• _WORK REQUIRED_
Return, exactly and in full, the lines of the records below starting at the one with "(274, 164) = (319, 177): none" and ending at the one with "(568, 294) = (849, 575): brown", and no other lines.

Extracted data entries:
━━━━━━━━━━━━━━━━
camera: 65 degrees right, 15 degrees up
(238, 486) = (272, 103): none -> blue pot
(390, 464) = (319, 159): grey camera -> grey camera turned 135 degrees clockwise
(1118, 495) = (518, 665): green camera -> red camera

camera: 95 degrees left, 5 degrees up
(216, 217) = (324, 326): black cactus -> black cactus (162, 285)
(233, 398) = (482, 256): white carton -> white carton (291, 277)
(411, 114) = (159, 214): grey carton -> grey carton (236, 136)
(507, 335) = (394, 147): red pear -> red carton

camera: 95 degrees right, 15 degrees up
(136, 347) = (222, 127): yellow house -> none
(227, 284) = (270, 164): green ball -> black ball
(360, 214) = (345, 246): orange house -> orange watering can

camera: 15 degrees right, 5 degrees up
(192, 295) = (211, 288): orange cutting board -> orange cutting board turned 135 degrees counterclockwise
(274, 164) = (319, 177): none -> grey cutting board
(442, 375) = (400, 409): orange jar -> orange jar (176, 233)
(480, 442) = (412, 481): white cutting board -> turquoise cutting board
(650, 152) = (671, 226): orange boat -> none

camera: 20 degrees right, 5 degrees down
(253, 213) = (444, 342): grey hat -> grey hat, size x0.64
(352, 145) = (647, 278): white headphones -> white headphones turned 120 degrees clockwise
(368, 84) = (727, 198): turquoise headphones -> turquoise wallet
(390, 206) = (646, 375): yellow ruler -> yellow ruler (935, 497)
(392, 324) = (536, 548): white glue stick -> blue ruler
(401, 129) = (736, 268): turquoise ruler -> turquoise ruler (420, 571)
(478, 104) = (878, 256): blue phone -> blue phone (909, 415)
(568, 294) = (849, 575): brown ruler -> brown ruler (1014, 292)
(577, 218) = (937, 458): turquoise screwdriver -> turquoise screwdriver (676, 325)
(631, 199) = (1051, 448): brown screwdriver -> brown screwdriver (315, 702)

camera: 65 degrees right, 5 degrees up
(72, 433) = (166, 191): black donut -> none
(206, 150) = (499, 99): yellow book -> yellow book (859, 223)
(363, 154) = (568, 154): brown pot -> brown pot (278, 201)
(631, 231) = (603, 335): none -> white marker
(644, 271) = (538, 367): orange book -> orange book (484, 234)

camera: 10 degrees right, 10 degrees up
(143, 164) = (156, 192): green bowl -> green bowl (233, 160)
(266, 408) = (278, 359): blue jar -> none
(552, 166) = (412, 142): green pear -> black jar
━━━━━━━━━━━━━━━━
• _RESPONSE BELOW_
(274, 164) = (319, 177): none -> grey cutting board
(442, 375) = (400, 409): orange jar -> orange jar (176, 233)
(480, 442) = (412, 481): white cutting board -> turquoise cutting board
(650, 152) = (671, 226): orange boat -> none

camera: 20 degrees right, 5 degrees down
(253, 213) = (444, 342): grey hat -> grey hat, size x0.64
(352, 145) = (647, 278): white headphones -> white headphones turned 120 degrees clockwise
(368, 84) = (727, 198): turquoise headphones -> turquoise wallet
(390, 206) = (646, 375): yellow ruler -> yellow ruler (935, 497)
(392, 324) = (536, 548): white glue stick -> blue ruler
(401, 129) = (736, 268): turquoise ruler -> turquoise ruler (420, 571)
(478, 104) = (878, 256): blue phone -> blue phone (909, 415)
(568, 294) = (849, 575): brown ruler -> brown ruler (1014, 292)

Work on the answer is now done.